## EXERCISE PROMPT
Tally the lines containing "turquoise" in this data. Respond with the tally alone.

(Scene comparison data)
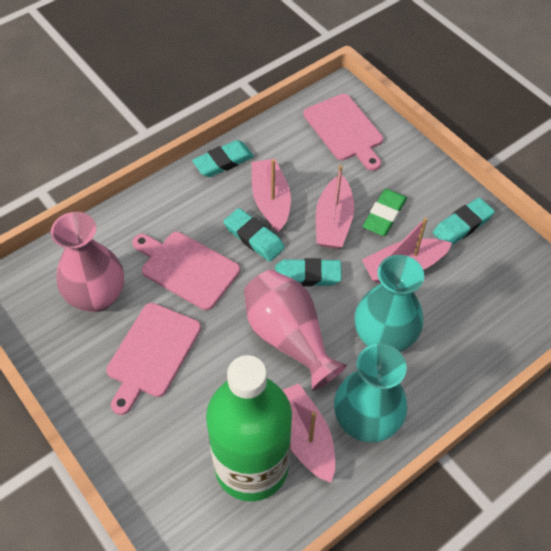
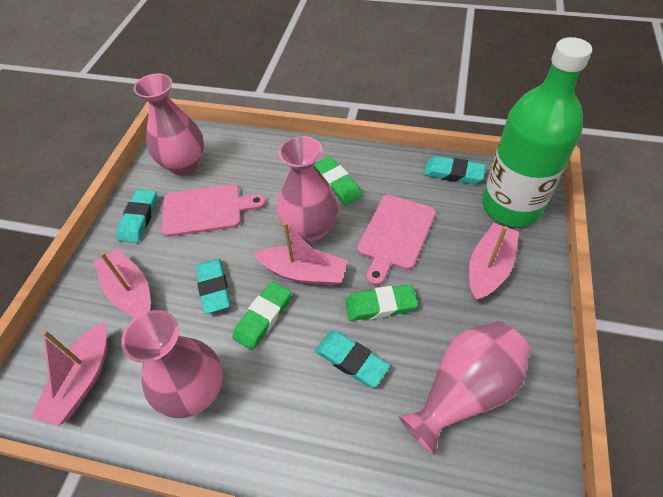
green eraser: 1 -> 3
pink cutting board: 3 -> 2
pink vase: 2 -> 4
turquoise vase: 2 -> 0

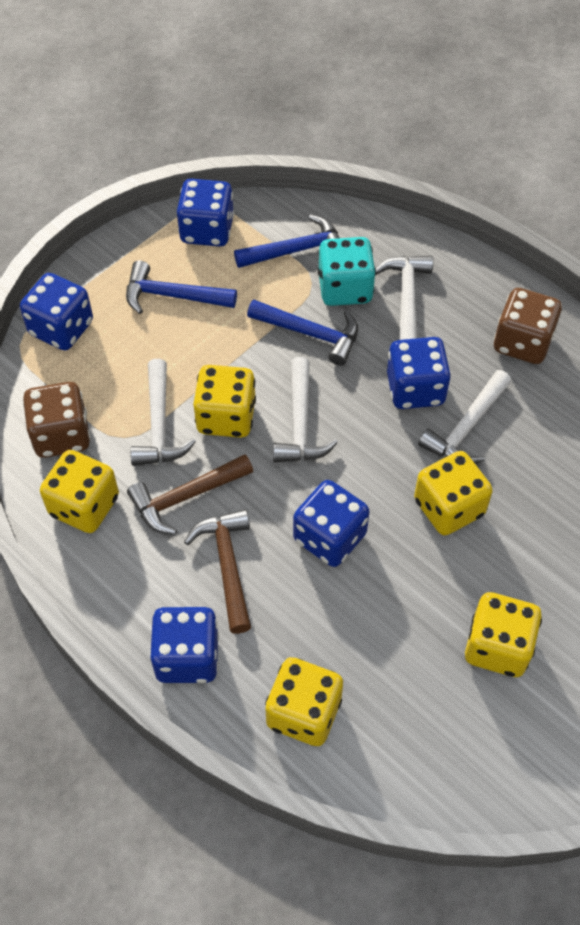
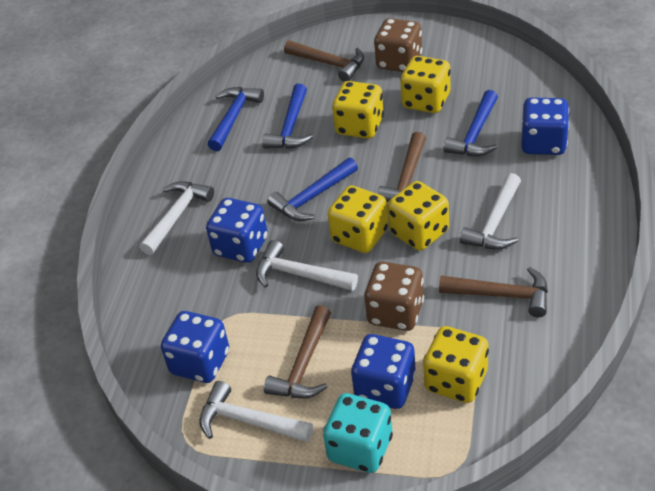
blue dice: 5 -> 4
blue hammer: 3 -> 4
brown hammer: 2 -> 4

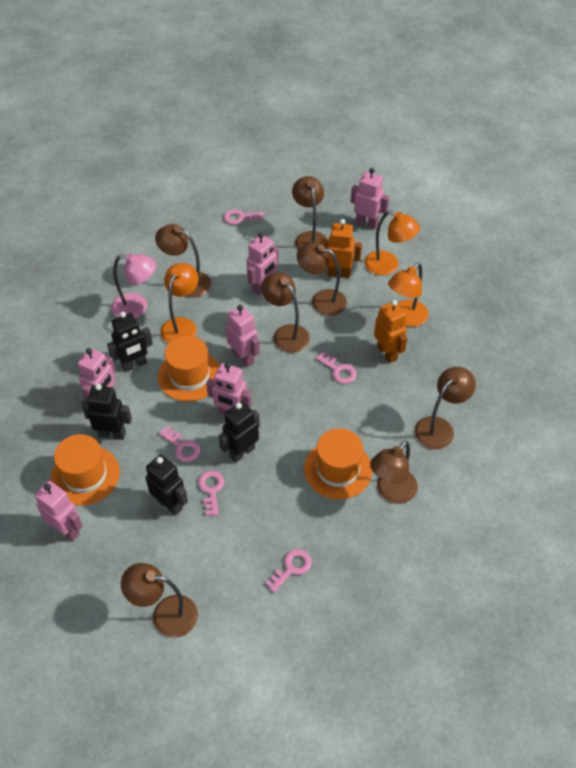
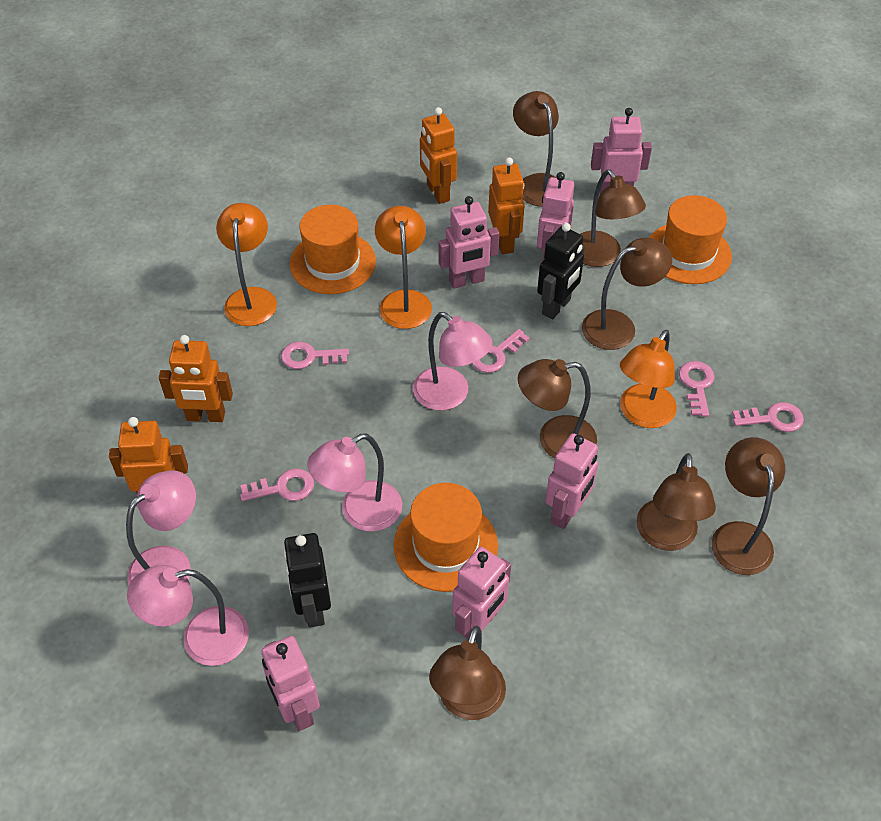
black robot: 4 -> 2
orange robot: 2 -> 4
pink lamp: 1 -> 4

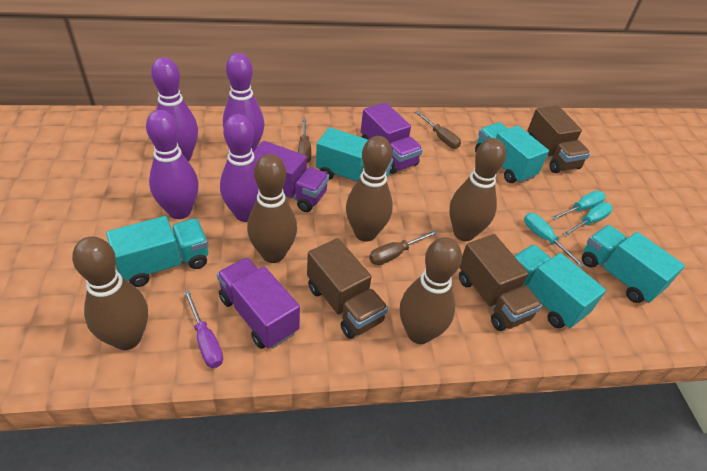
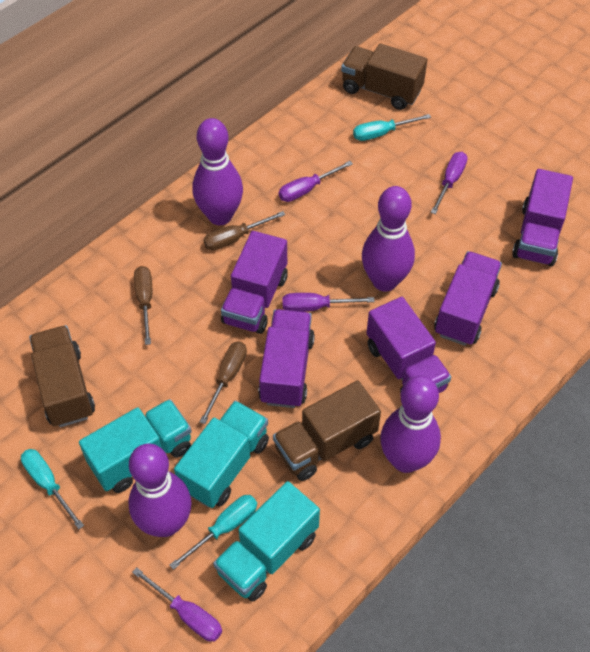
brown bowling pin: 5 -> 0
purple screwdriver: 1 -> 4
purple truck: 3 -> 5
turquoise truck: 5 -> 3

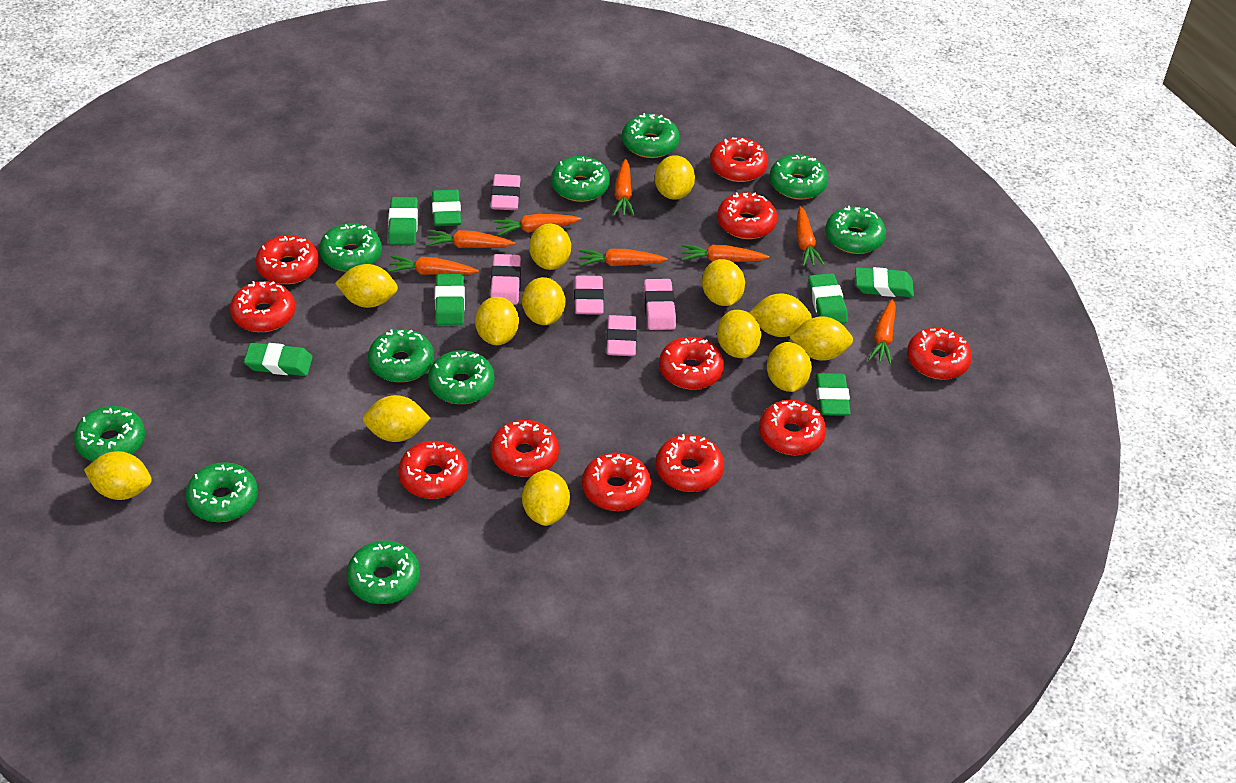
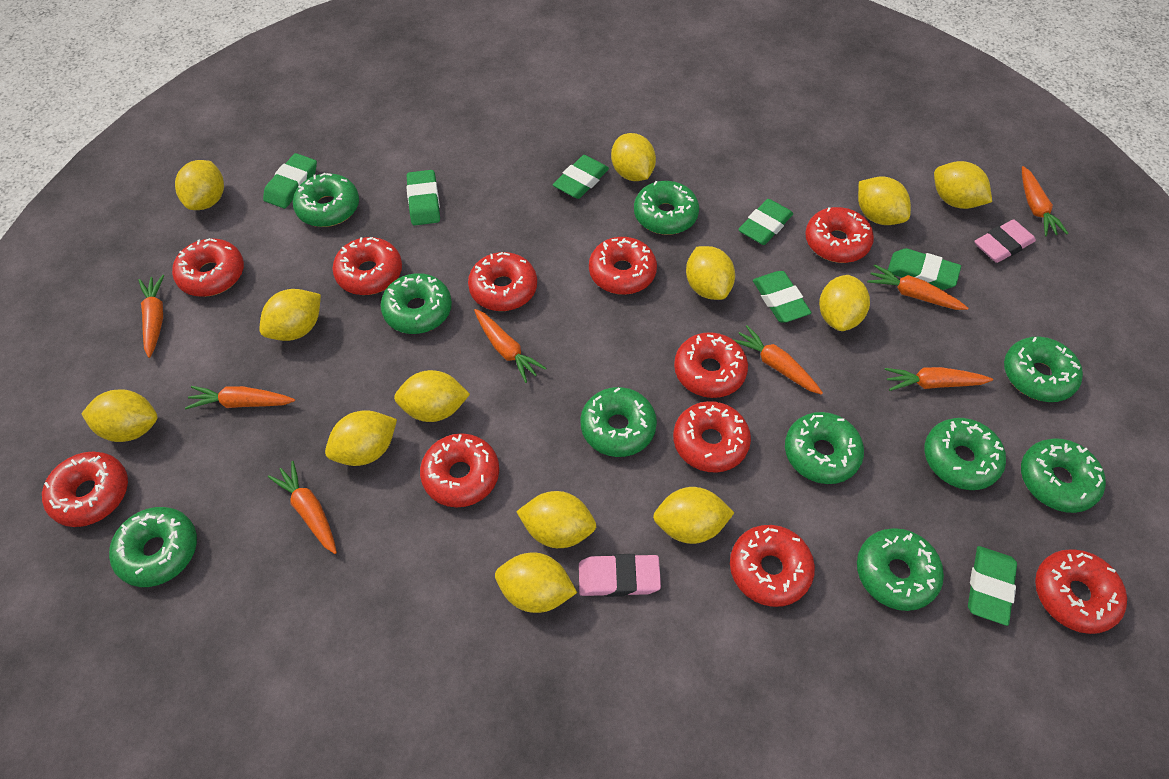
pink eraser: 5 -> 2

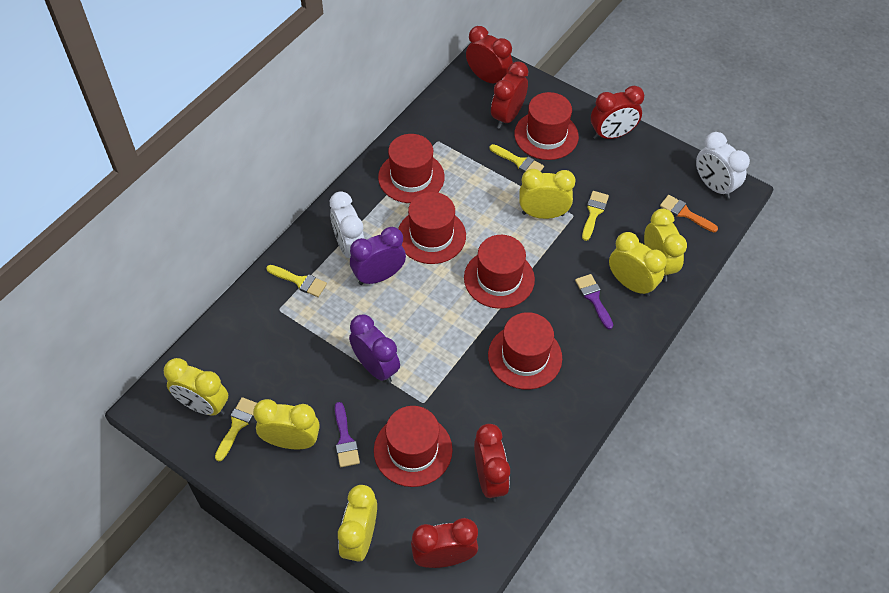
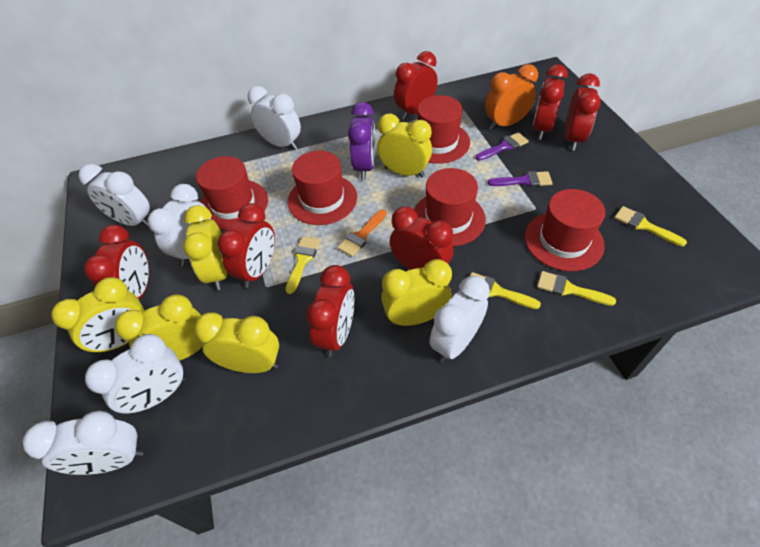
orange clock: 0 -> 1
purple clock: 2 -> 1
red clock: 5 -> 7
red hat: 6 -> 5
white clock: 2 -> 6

## WRITTEN RESPONSE
2